- _Exercise goal_:
Copy each line of the entries that includes the word "shoe".
==== Provided information ====
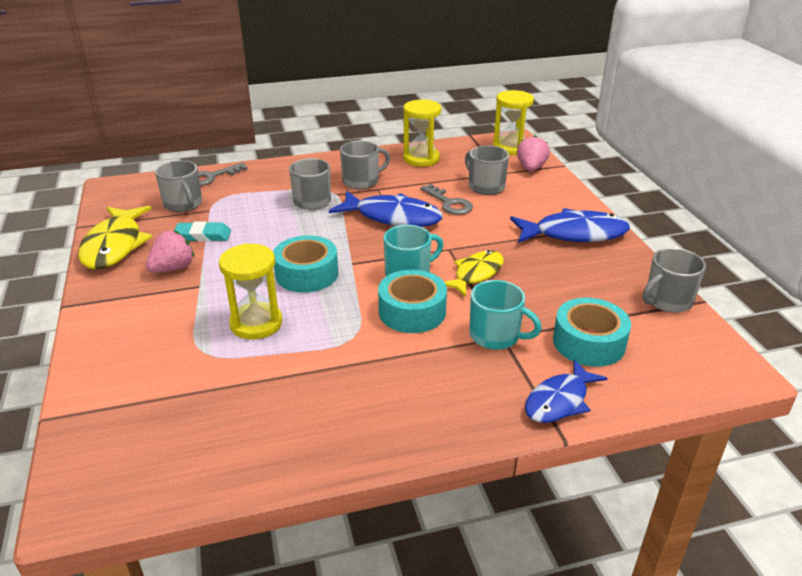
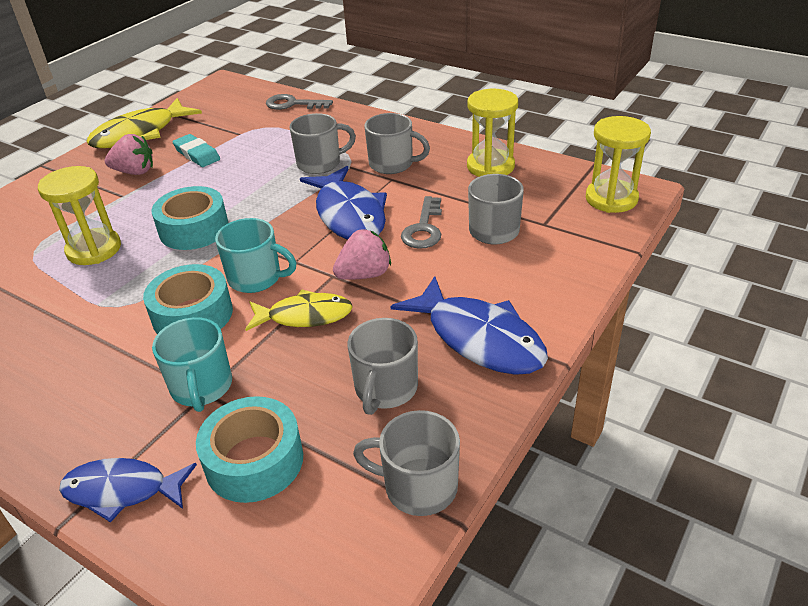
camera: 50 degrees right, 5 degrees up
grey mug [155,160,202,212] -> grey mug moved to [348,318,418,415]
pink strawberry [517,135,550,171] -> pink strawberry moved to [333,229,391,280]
====
==== Provided information ====
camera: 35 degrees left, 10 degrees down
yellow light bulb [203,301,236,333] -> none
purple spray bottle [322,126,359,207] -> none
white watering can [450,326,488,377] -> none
====
==== Provided information ====
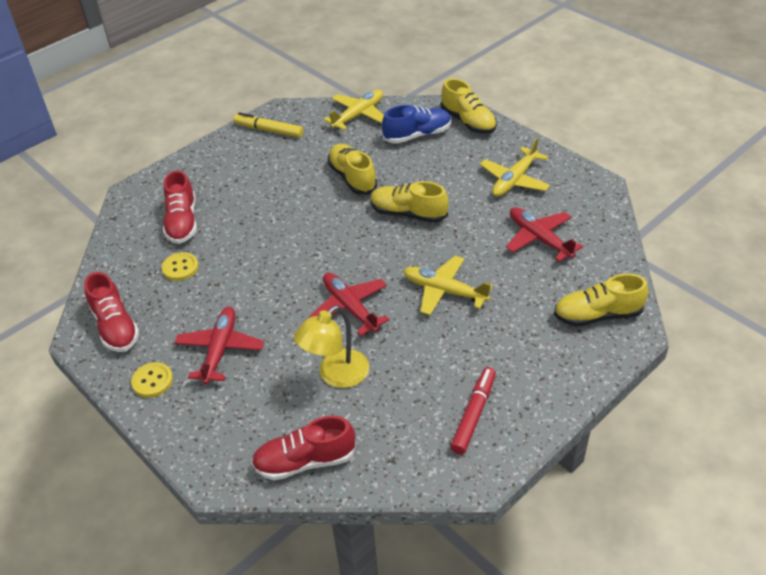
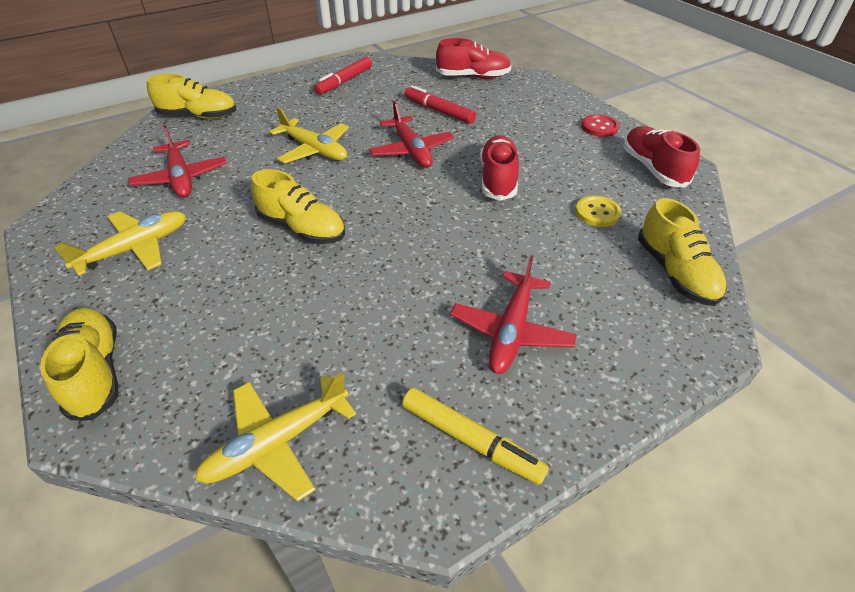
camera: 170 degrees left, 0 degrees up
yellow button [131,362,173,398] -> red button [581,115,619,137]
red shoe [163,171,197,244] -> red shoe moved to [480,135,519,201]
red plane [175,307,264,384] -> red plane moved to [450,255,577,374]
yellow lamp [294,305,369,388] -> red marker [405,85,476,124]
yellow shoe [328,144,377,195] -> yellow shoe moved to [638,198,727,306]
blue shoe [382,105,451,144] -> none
====
- _Reply to the task_:
red shoe [163,171,197,244] -> red shoe moved to [480,135,519,201]
yellow shoe [328,144,377,195] -> yellow shoe moved to [638,198,727,306]
blue shoe [382,105,451,144] -> none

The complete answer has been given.